Set down every record once more, exactly as given.
**** Provided information
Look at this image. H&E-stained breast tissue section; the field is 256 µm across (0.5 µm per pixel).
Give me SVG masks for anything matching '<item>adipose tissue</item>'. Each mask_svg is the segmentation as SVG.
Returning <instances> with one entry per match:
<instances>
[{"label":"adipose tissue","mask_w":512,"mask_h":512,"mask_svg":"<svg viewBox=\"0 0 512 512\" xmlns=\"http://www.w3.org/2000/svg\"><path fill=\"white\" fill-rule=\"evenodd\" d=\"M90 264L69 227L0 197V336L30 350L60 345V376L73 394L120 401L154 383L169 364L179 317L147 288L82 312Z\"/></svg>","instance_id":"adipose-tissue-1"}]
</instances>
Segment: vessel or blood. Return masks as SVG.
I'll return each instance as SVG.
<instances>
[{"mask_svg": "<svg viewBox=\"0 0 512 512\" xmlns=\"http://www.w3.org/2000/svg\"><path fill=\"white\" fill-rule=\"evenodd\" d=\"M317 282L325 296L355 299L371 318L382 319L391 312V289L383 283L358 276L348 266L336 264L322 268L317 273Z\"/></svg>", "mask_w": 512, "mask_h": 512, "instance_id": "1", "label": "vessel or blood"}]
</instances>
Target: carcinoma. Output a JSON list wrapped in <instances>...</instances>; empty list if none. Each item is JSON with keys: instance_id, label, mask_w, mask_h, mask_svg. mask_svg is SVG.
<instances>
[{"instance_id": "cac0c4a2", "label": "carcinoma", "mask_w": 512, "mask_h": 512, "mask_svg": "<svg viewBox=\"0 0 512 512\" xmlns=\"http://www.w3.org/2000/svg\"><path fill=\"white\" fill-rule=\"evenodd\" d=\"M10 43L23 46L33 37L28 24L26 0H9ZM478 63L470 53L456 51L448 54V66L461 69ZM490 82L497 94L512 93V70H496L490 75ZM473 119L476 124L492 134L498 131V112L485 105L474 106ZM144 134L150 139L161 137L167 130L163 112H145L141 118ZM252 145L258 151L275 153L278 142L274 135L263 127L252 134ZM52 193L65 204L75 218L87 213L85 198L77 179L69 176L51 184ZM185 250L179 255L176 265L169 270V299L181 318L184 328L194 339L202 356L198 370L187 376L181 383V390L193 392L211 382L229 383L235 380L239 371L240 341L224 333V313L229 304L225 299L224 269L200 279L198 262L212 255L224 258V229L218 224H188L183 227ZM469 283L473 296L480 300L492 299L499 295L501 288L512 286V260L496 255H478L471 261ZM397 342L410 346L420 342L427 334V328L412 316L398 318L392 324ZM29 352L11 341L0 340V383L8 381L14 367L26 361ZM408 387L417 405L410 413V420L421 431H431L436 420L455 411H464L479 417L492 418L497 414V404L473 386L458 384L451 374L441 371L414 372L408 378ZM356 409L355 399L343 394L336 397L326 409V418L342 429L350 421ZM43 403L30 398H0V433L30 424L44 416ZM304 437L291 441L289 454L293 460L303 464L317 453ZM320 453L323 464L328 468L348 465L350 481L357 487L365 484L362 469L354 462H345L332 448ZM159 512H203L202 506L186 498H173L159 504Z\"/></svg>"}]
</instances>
********
Expected output:
Look at this image. H&E-stained breast tissue section; the field is 256 µm across (0.5 µm per pixel).
Give me SVG masks for anything matching '<item>adipose tissue</item>'. Each mask_svg is the segmentation as SVG.
Returning <instances> with one entry per match:
<instances>
[{"label":"adipose tissue","mask_w":512,"mask_h":512,"mask_svg":"<svg viewBox=\"0 0 512 512\" xmlns=\"http://www.w3.org/2000/svg\"><path fill=\"white\" fill-rule=\"evenodd\" d=\"M90 264L69 227L0 197V336L30 350L60 345V376L73 394L120 401L154 383L169 364L179 317L147 288L82 312Z\"/></svg>","instance_id":"adipose-tissue-1"}]
</instances>
Segment: vessel or blood. Return masks as SVG.
I'll return each instance as SVG.
<instances>
[{"mask_svg": "<svg viewBox=\"0 0 512 512\" xmlns=\"http://www.w3.org/2000/svg\"><path fill=\"white\" fill-rule=\"evenodd\" d=\"M317 282L325 296L355 299L371 318L382 319L391 312V289L383 283L358 276L348 266L336 264L322 268L317 273Z\"/></svg>", "mask_w": 512, "mask_h": 512, "instance_id": "1", "label": "vessel or blood"}]
</instances>
Target: carcinoma. Output a JSON list wrapped in <instances>...</instances>; empty list if none. Each item is JSON with keys: instance_id, label, mask_w, mask_h, mask_svg. mask_svg is SVG.
<instances>
[{"instance_id": "cac0c4a2", "label": "carcinoma", "mask_w": 512, "mask_h": 512, "mask_svg": "<svg viewBox=\"0 0 512 512\" xmlns=\"http://www.w3.org/2000/svg\"><path fill=\"white\" fill-rule=\"evenodd\" d=\"M10 43L23 46L33 37L28 24L26 0H9ZM478 63L470 53L456 51L448 54V66L461 69ZM490 82L497 94L512 93V70H496L490 75ZM473 119L476 124L492 134L498 131V112L485 105L474 106ZM144 134L150 139L161 137L167 130L163 112H145L141 118ZM252 145L258 151L275 153L278 142L274 135L263 127L252 134ZM52 193L65 204L75 218L87 213L85 198L77 179L69 176L51 184ZM185 250L179 255L176 265L169 270V299L181 318L184 328L194 339L202 356L198 370L187 376L181 383V390L193 392L211 382L229 383L235 380L239 371L240 341L224 333V313L229 304L225 299L224 269L200 279L198 262L212 255L224 258V229L218 224H188L183 227ZM469 283L473 296L480 300L492 299L499 295L501 288L512 286V260L496 255H478L471 261ZM397 342L410 346L420 342L427 334V328L412 316L398 318L392 324ZM29 352L11 341L0 340V383L8 381L14 367L26 361ZM408 387L417 405L410 413V420L421 431H431L436 420L455 411H464L479 417L492 418L497 414V404L473 386L458 384L451 374L441 371L414 372L408 378ZM356 409L355 399L343 394L336 397L326 409V418L342 429L350 421ZM43 403L30 398H0V433L30 424L44 416ZM304 437L291 441L289 454L293 460L303 464L317 453ZM320 453L323 464L328 468L348 465L350 481L357 487L365 484L362 469L354 462H345L332 448ZM159 512H203L202 506L186 498H173L159 504Z\"/></svg>"}]
</instances>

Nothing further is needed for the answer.